→ **PROBLEM REQUIREMENTS**
Beginning with the line that has "(402, 174) = (191, 461): orange", reproduce each remaining line of the data exactly, down to and including the last.

──────── MATERIAL PROVIDED

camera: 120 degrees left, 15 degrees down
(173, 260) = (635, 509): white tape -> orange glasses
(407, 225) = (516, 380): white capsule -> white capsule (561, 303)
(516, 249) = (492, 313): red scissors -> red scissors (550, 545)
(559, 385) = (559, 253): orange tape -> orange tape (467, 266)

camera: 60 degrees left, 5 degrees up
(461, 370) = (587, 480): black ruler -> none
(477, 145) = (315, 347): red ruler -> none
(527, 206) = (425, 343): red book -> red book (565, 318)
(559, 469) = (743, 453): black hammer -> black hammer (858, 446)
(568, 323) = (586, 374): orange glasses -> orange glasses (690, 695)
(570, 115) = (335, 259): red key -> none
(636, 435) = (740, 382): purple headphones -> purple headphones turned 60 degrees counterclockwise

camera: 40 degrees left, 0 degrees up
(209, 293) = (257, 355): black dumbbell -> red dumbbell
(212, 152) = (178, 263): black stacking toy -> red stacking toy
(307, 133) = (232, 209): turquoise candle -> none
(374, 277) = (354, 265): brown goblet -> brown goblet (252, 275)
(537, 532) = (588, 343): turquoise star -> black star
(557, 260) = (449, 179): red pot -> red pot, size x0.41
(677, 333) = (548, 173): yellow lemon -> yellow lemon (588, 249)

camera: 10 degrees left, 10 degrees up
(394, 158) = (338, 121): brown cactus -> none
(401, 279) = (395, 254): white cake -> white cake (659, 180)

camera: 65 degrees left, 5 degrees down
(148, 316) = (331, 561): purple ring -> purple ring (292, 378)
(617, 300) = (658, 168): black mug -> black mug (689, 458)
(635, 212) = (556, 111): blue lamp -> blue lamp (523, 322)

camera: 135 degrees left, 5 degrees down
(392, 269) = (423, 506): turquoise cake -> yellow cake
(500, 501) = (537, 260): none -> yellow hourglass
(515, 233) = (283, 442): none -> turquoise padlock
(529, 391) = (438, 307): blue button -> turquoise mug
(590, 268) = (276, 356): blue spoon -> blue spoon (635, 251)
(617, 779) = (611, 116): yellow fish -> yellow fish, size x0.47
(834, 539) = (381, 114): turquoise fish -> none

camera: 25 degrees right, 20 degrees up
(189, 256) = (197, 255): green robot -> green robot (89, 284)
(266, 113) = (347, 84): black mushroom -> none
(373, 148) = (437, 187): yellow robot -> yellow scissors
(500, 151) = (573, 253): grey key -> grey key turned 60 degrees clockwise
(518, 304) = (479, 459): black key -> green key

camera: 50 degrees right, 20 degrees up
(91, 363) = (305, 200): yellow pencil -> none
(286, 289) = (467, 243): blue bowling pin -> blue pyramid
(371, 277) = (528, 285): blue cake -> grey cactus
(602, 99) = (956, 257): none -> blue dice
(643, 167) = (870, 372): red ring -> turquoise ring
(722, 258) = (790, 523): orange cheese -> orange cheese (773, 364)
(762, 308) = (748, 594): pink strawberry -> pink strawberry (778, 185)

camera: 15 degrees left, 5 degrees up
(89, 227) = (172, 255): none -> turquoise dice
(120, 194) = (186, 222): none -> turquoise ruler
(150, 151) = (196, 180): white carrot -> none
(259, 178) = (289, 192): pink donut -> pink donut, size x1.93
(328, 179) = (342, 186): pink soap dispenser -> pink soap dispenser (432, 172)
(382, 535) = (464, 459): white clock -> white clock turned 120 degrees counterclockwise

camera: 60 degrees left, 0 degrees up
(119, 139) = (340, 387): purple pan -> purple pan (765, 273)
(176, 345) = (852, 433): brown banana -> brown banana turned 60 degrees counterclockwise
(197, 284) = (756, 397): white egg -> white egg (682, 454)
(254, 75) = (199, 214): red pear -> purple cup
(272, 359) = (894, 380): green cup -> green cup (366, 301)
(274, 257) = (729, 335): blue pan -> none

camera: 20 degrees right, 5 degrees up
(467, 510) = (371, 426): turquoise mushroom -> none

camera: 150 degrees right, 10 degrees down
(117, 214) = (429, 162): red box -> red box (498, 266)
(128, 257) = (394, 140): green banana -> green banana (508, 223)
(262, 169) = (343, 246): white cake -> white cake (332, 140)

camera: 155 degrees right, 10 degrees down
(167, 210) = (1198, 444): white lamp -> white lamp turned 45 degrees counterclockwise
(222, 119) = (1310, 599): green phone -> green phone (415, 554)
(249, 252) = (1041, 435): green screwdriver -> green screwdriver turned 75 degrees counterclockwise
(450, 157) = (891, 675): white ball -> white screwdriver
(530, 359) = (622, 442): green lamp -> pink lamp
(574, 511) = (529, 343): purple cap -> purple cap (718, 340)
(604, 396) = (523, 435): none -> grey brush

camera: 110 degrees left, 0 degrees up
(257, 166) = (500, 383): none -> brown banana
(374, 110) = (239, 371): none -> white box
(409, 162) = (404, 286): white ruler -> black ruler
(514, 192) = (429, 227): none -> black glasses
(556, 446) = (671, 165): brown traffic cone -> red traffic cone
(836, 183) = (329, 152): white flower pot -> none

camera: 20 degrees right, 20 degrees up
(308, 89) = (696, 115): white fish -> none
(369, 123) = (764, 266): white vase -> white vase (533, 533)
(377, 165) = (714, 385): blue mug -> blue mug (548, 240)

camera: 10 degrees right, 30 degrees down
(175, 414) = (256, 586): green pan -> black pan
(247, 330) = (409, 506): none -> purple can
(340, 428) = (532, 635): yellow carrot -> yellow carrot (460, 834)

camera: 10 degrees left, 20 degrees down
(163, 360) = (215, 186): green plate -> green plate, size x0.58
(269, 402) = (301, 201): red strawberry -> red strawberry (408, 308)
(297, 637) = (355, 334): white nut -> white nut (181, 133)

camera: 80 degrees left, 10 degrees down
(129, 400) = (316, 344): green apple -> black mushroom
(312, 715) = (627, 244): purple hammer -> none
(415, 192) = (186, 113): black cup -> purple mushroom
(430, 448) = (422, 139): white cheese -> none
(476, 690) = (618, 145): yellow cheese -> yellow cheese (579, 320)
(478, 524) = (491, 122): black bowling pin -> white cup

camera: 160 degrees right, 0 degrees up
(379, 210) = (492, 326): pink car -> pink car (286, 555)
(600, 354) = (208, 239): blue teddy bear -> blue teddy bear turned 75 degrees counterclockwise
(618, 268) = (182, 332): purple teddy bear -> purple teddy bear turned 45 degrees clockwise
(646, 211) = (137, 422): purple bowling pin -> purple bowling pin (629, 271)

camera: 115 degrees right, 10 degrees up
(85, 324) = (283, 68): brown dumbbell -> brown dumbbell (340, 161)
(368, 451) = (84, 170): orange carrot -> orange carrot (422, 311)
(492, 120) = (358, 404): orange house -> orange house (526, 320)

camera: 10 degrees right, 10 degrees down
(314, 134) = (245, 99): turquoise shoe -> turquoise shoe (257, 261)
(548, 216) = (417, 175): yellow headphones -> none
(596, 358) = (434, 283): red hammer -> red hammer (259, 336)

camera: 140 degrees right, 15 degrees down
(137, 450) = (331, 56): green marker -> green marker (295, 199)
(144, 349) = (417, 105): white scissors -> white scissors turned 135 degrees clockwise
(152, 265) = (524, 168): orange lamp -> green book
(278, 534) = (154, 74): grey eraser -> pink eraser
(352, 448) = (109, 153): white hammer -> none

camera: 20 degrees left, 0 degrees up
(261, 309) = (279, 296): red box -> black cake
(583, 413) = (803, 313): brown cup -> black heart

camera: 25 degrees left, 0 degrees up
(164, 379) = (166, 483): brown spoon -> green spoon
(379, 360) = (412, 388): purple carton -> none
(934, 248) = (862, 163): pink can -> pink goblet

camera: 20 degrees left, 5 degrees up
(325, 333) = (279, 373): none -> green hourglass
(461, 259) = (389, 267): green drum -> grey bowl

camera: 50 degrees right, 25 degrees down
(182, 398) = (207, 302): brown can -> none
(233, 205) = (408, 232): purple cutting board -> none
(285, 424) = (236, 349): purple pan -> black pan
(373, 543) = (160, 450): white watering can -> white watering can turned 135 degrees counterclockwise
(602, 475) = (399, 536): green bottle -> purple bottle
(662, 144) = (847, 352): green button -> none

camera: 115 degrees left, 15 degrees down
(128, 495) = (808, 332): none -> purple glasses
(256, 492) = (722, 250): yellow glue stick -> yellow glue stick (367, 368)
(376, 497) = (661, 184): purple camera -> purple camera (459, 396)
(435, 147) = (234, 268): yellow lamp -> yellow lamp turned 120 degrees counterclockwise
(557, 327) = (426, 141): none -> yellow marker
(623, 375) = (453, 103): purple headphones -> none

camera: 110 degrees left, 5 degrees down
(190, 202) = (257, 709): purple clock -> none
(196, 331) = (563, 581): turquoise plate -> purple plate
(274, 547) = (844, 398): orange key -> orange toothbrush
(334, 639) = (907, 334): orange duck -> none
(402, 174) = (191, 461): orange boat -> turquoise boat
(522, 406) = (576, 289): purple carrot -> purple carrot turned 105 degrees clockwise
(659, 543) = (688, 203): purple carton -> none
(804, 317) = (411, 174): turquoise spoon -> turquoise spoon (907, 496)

────────────────

→ **SOLUTION**
(402, 174) = (191, 461): orange boat -> turquoise boat
(522, 406) = (576, 289): purple carrot -> purple carrot turned 105 degrees clockwise
(659, 543) = (688, 203): purple carton -> none
(804, 317) = (411, 174): turquoise spoon -> turquoise spoon (907, 496)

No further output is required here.